DATASET RECORDS Block Start

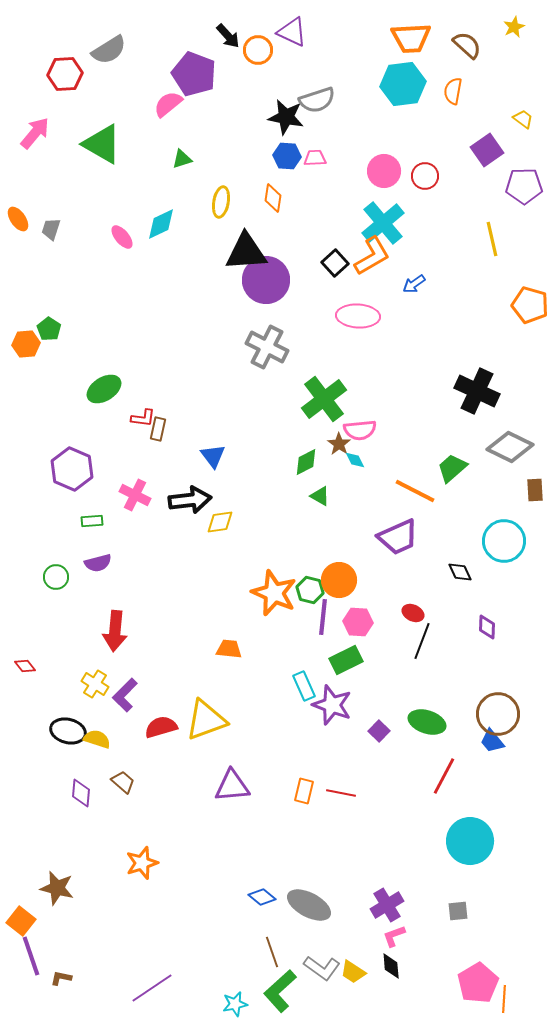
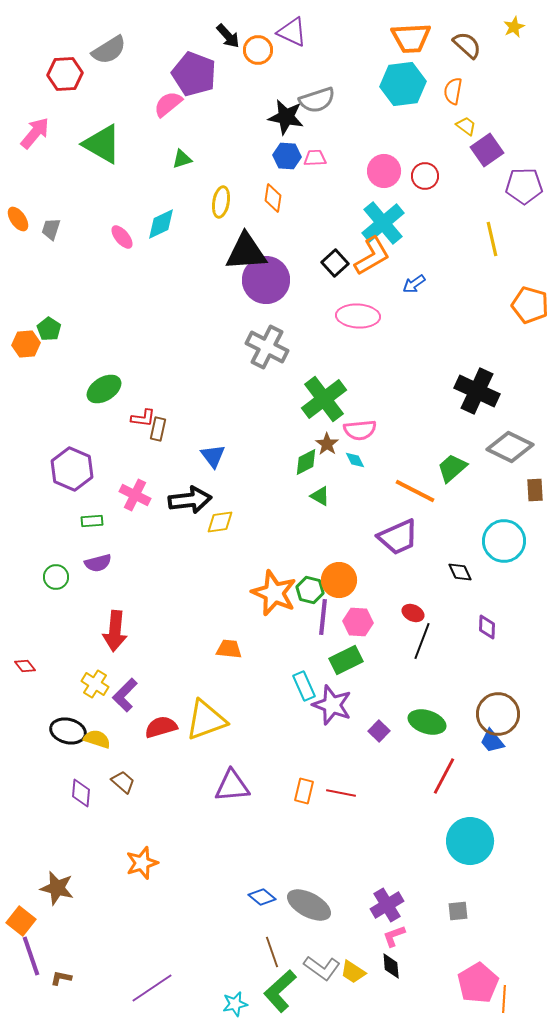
yellow trapezoid at (523, 119): moved 57 px left, 7 px down
brown star at (339, 444): moved 12 px left
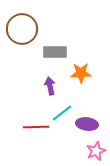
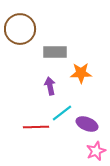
brown circle: moved 2 px left
purple ellipse: rotated 15 degrees clockwise
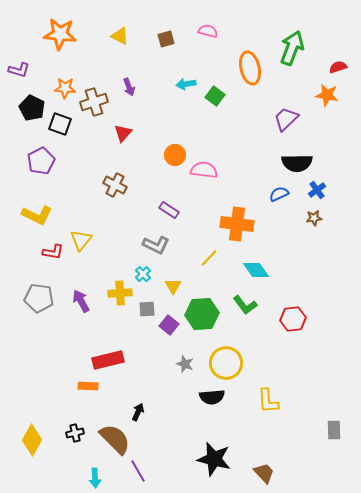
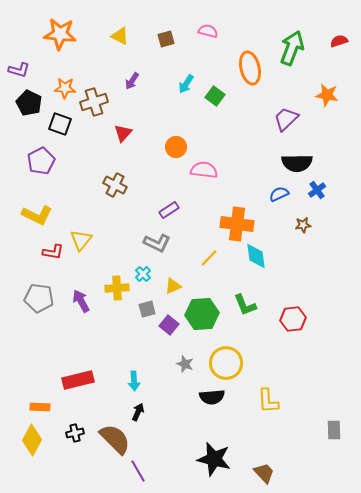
red semicircle at (338, 67): moved 1 px right, 26 px up
cyan arrow at (186, 84): rotated 48 degrees counterclockwise
purple arrow at (129, 87): moved 3 px right, 6 px up; rotated 54 degrees clockwise
black pentagon at (32, 108): moved 3 px left, 5 px up
orange circle at (175, 155): moved 1 px right, 8 px up
purple rectangle at (169, 210): rotated 66 degrees counterclockwise
brown star at (314, 218): moved 11 px left, 7 px down
gray L-shape at (156, 245): moved 1 px right, 2 px up
cyan diamond at (256, 270): moved 14 px up; rotated 28 degrees clockwise
yellow triangle at (173, 286): rotated 36 degrees clockwise
yellow cross at (120, 293): moved 3 px left, 5 px up
green L-shape at (245, 305): rotated 15 degrees clockwise
gray square at (147, 309): rotated 12 degrees counterclockwise
red rectangle at (108, 360): moved 30 px left, 20 px down
orange rectangle at (88, 386): moved 48 px left, 21 px down
cyan arrow at (95, 478): moved 39 px right, 97 px up
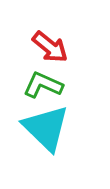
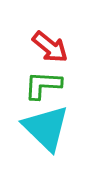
green L-shape: rotated 21 degrees counterclockwise
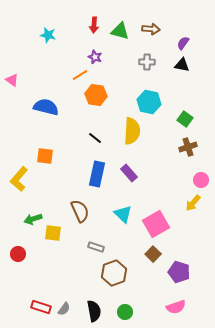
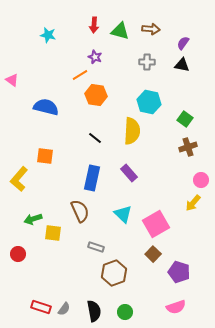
blue rectangle: moved 5 px left, 4 px down
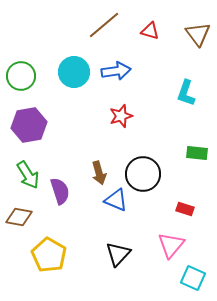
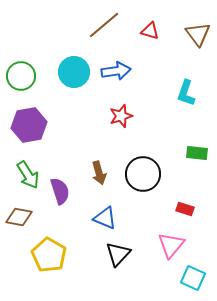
blue triangle: moved 11 px left, 18 px down
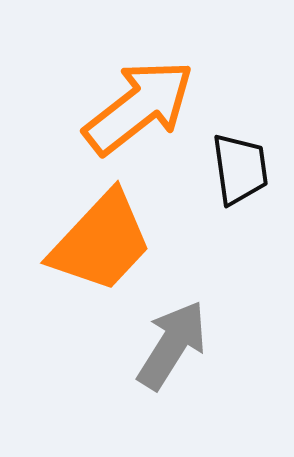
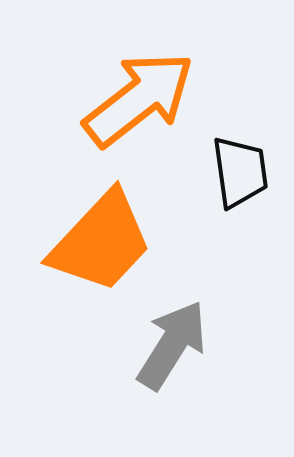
orange arrow: moved 8 px up
black trapezoid: moved 3 px down
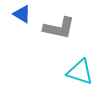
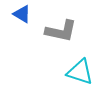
gray L-shape: moved 2 px right, 3 px down
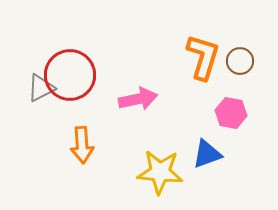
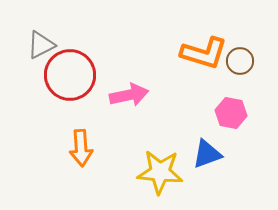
orange L-shape: moved 1 px right, 4 px up; rotated 90 degrees clockwise
gray triangle: moved 43 px up
pink arrow: moved 9 px left, 4 px up
orange arrow: moved 1 px left, 3 px down
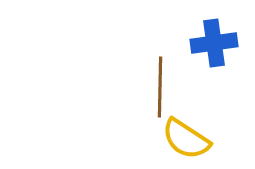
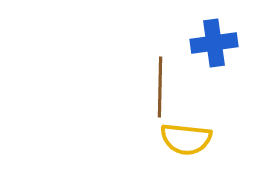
yellow semicircle: rotated 27 degrees counterclockwise
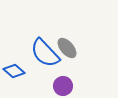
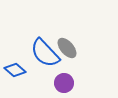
blue diamond: moved 1 px right, 1 px up
purple circle: moved 1 px right, 3 px up
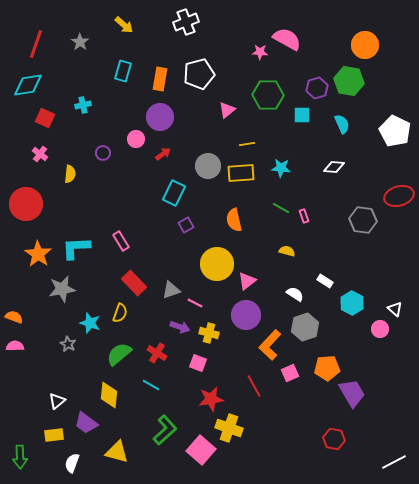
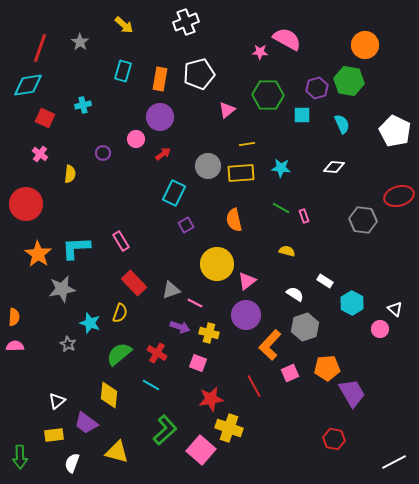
red line at (36, 44): moved 4 px right, 4 px down
orange semicircle at (14, 317): rotated 72 degrees clockwise
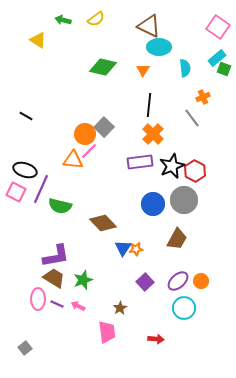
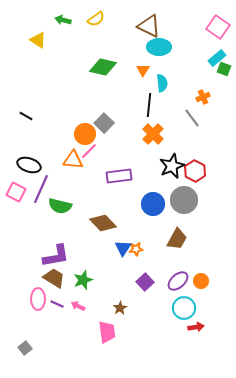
cyan semicircle at (185, 68): moved 23 px left, 15 px down
gray square at (104, 127): moved 4 px up
purple rectangle at (140, 162): moved 21 px left, 14 px down
black ellipse at (25, 170): moved 4 px right, 5 px up
red arrow at (156, 339): moved 40 px right, 12 px up; rotated 14 degrees counterclockwise
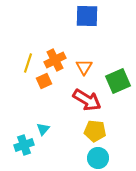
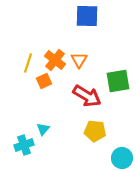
orange cross: rotated 25 degrees counterclockwise
orange triangle: moved 5 px left, 7 px up
green square: rotated 15 degrees clockwise
red arrow: moved 4 px up
cyan circle: moved 24 px right
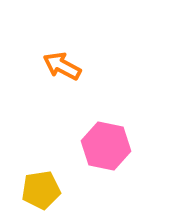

DATASET RECORDS Block End

PROBLEM:
Copy word for word the lines of the records above from the one with "gray triangle: moved 43 px up" up to and including the one with "gray square at (104, 127): moved 4 px up". Skip the pictures.

EXERCISE RESULT:
gray triangle: moved 43 px up
pink arrow: moved 9 px left, 4 px up
orange arrow: moved 1 px left, 3 px down
yellow semicircle: rotated 27 degrees counterclockwise
blue diamond: moved 1 px right, 1 px up
purple circle: moved 1 px right, 3 px up
red line at (36, 44): moved 4 px right, 4 px down
orange semicircle at (14, 317): rotated 72 degrees clockwise
cyan semicircle at (185, 68): moved 23 px left, 15 px down
gray square at (104, 127): moved 4 px up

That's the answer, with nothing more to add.